ACTIVITY:
Reproduce verbatim all of the data given below, but do not carry over the images.

═════ TASK INPUTS ═════

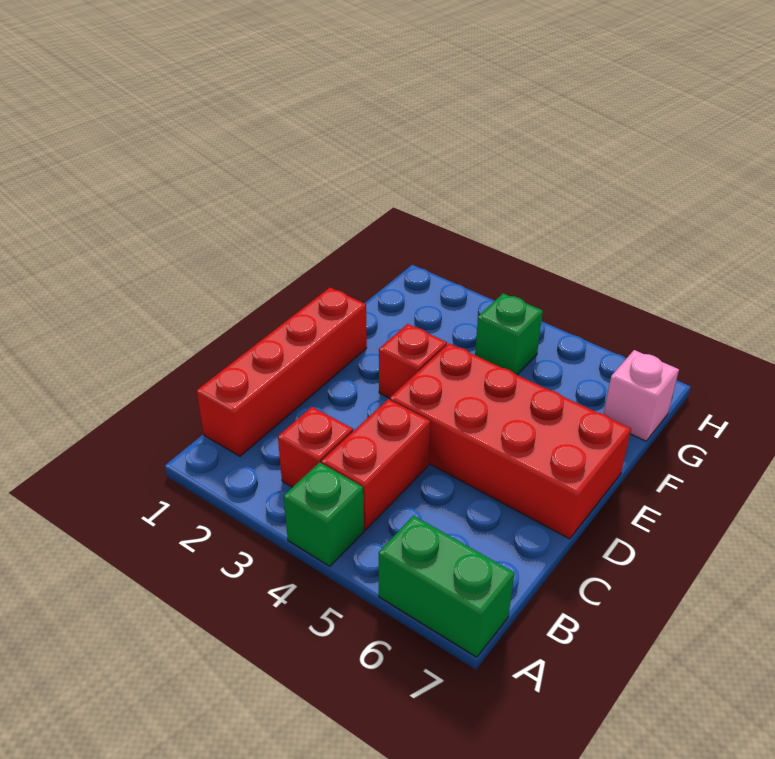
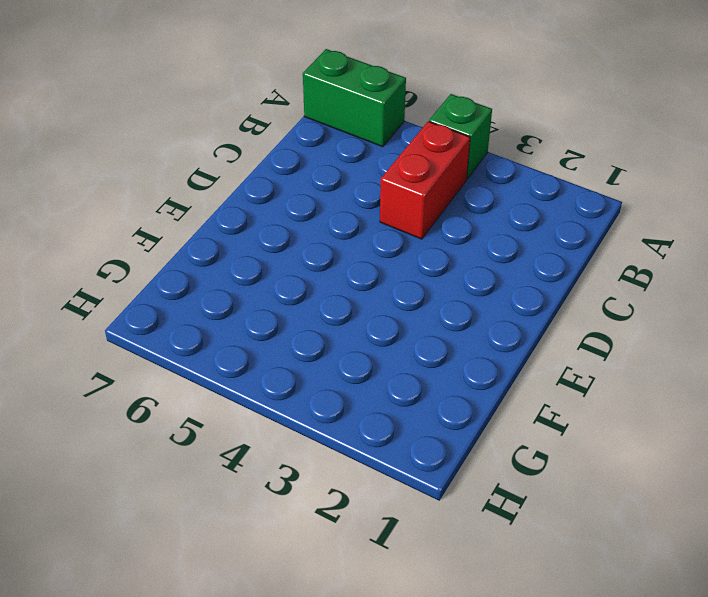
none -> red brick B1:E1 level 1
none -> red brick B3 level 1

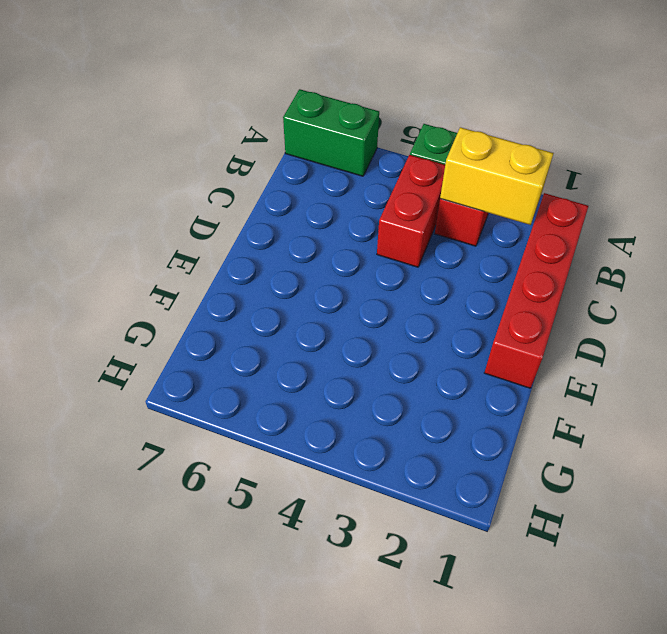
yellow brick B2:B3 level 2 -> none
none -> red brick D4:E7 level 1
none -> red brick E3 level 1

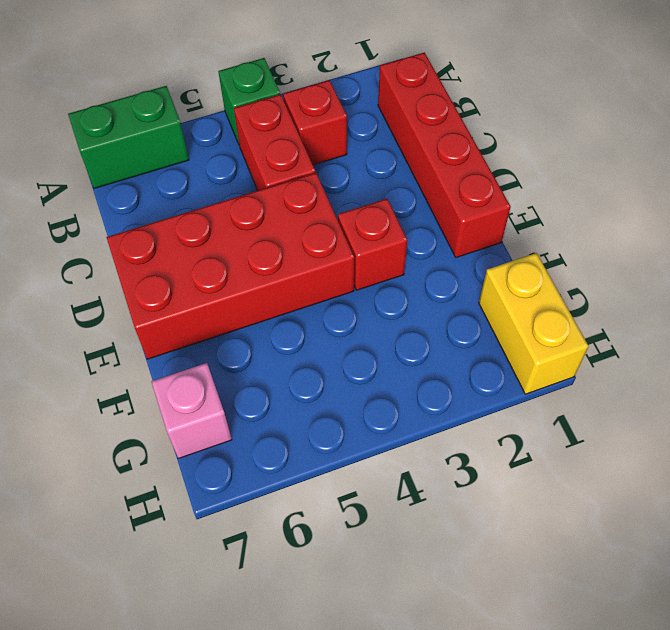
yellow brick G1:H1 level 1 -> none
none -> green brick G4 level 1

═════

WRITTEN ANSWER:
none -> red brick B1:E1 level 1
none -> red brick B3 level 1

yellow brick B2:B3 level 2 -> none
none -> red brick D4:E7 level 1
none -> red brick E3 level 1

yellow brick G1:H1 level 1 -> none
none -> green brick G4 level 1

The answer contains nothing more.